[Excerpted records]
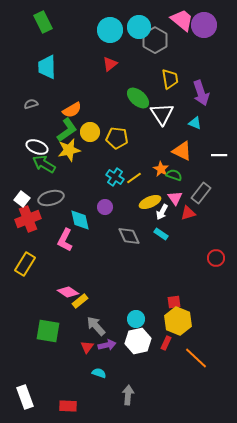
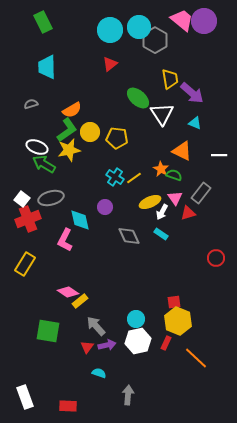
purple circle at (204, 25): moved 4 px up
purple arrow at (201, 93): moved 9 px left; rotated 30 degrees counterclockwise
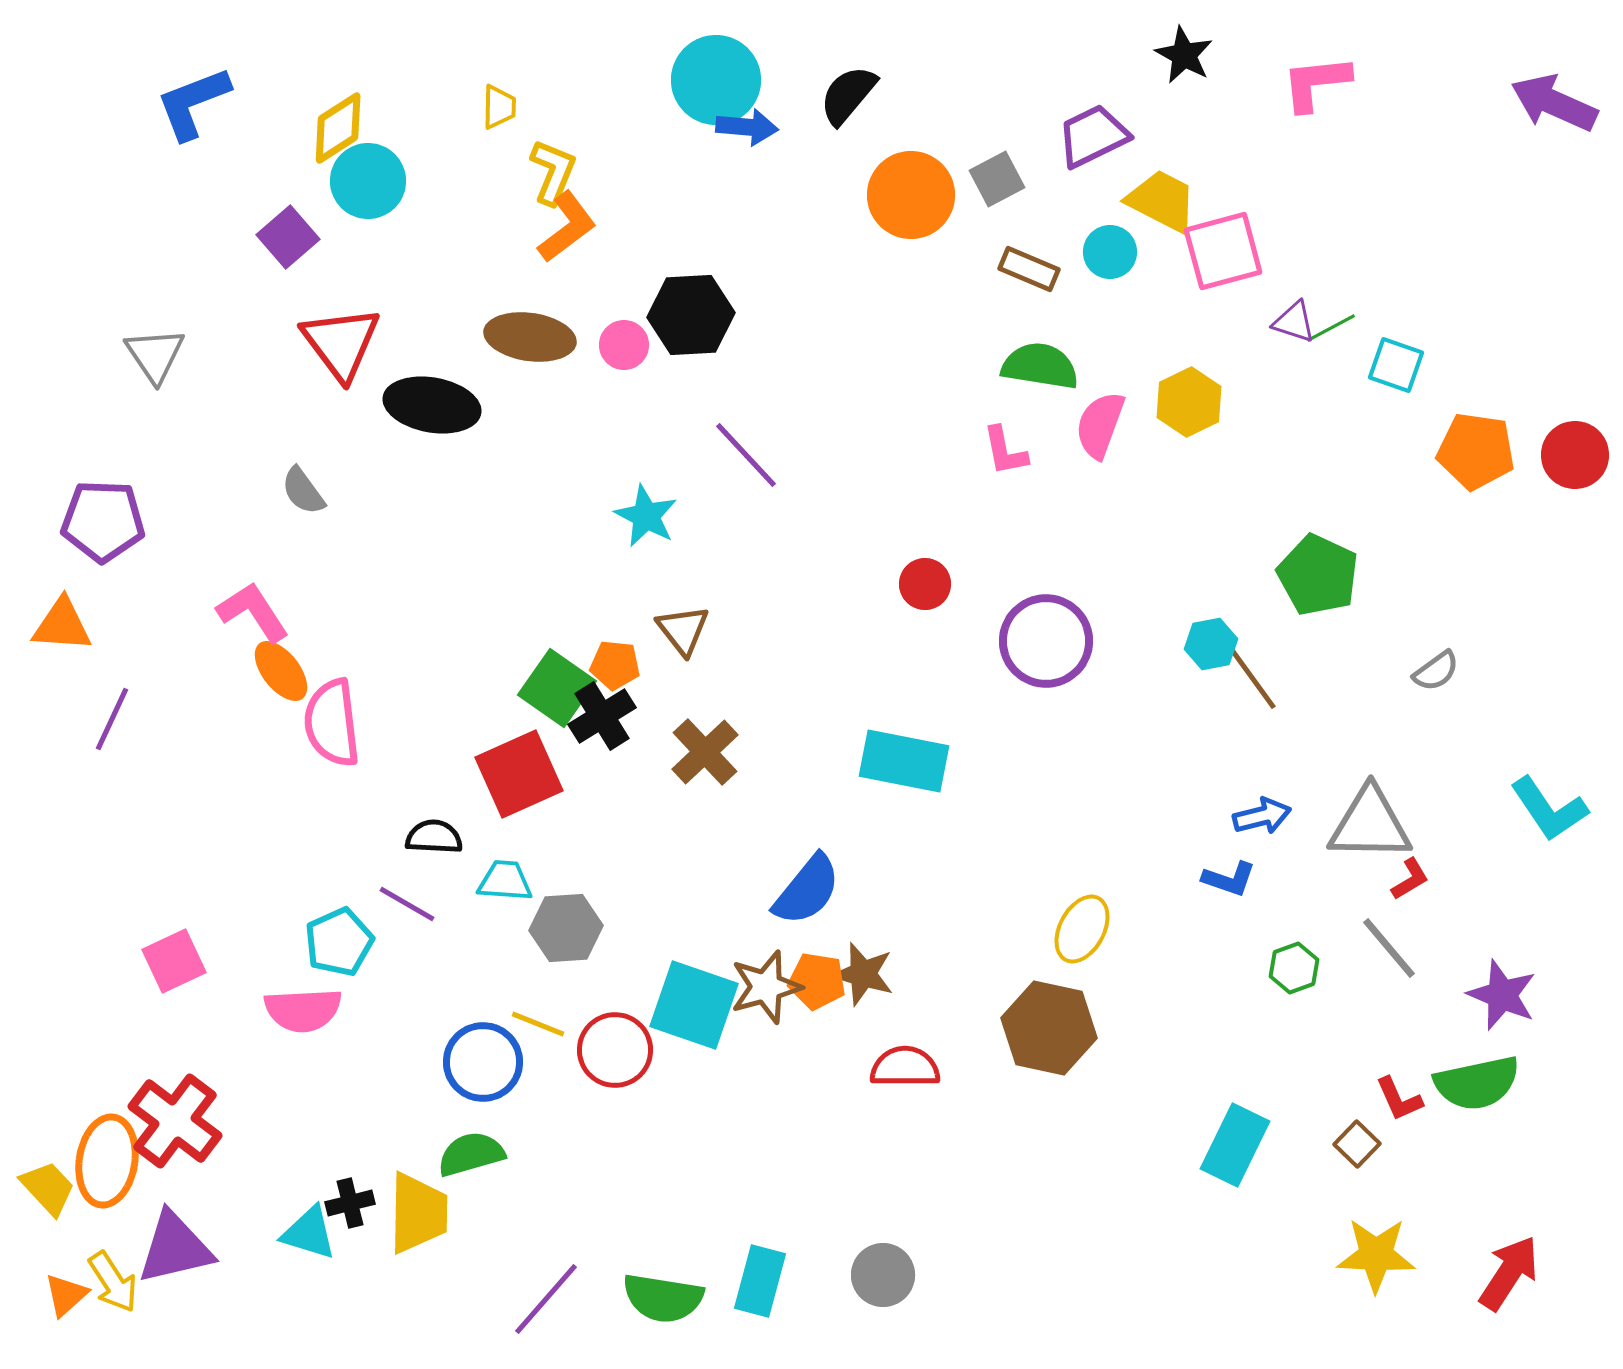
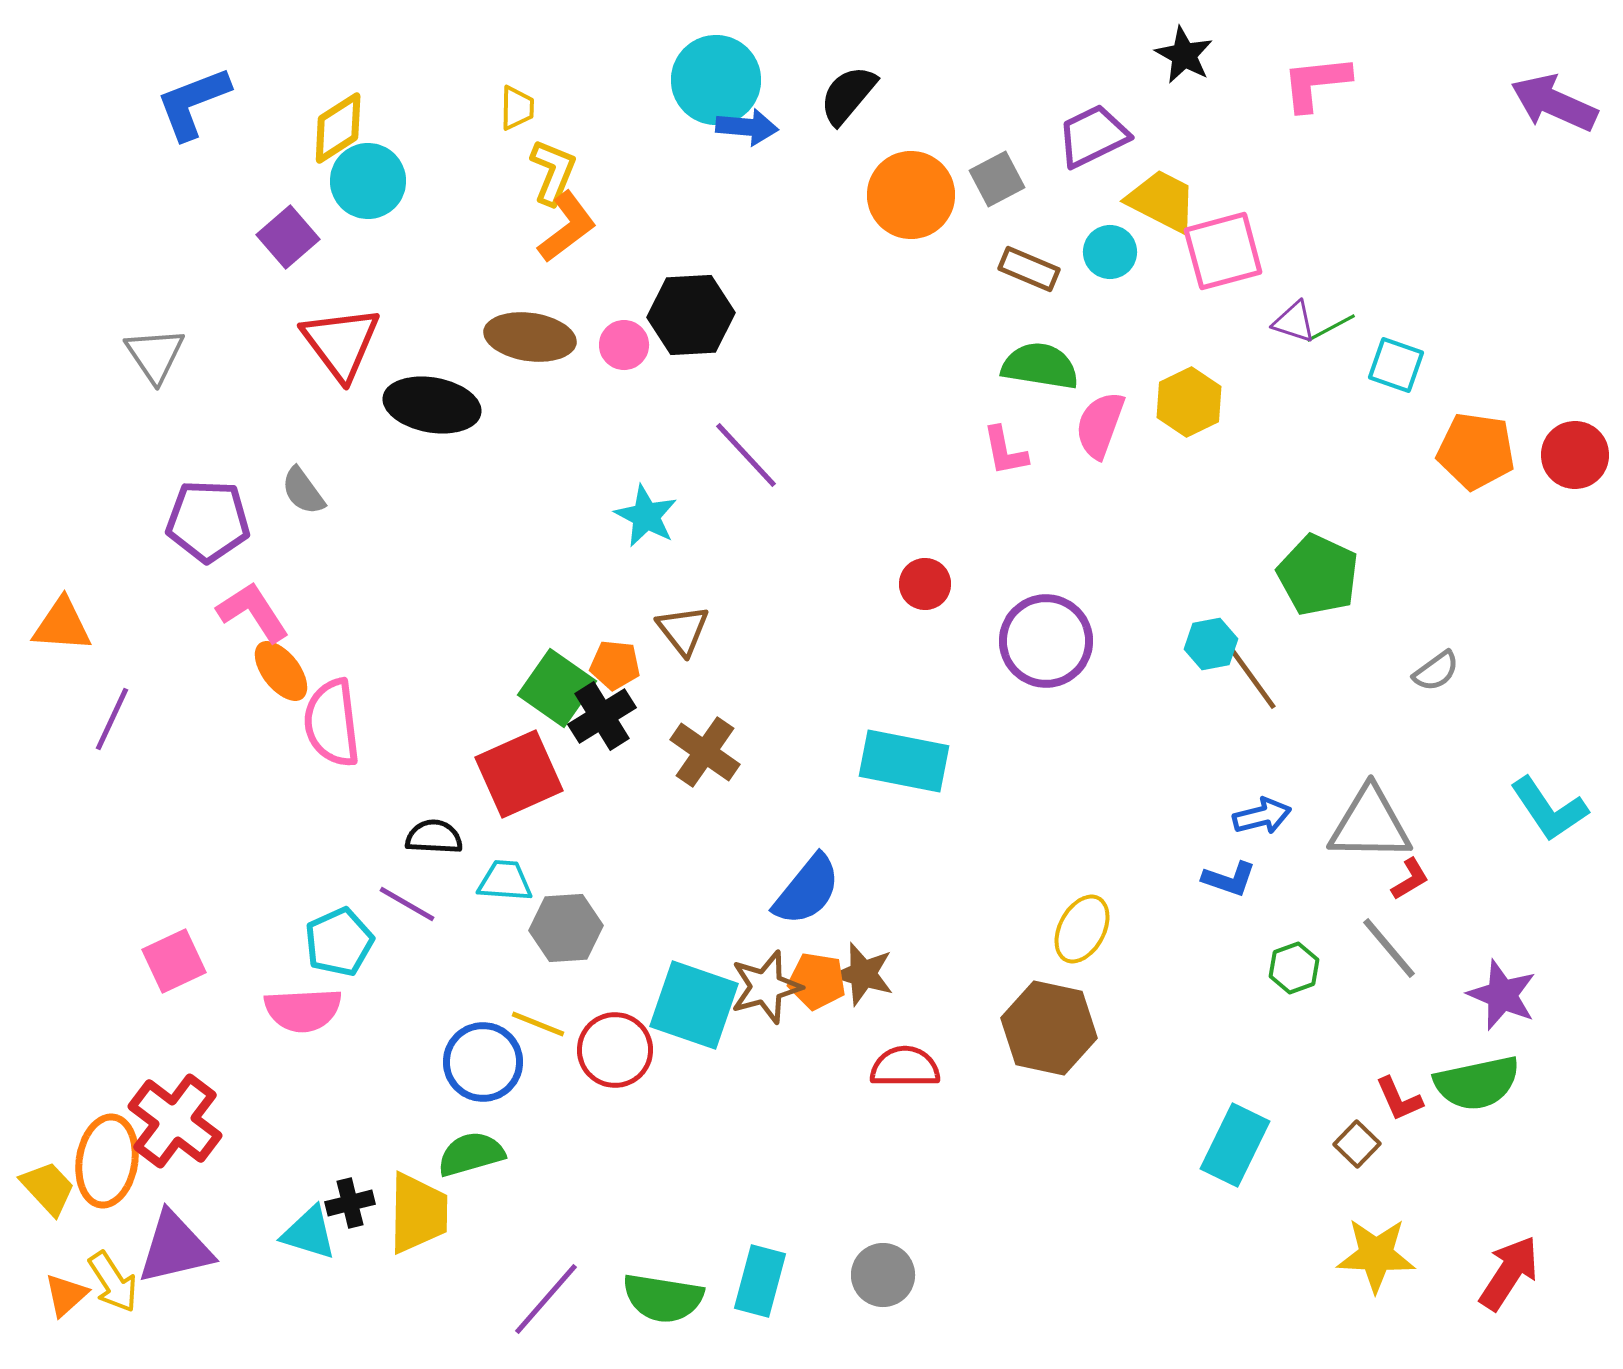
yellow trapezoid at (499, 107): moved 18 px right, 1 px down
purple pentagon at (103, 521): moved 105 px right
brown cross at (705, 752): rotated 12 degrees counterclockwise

[Action item] Go through the data and gather every line that holds "rotated".

[Reply to the task]
purple arrow at (201, 93): moved 9 px left; rotated 30 degrees counterclockwise
brown cross at (705, 752): rotated 12 degrees counterclockwise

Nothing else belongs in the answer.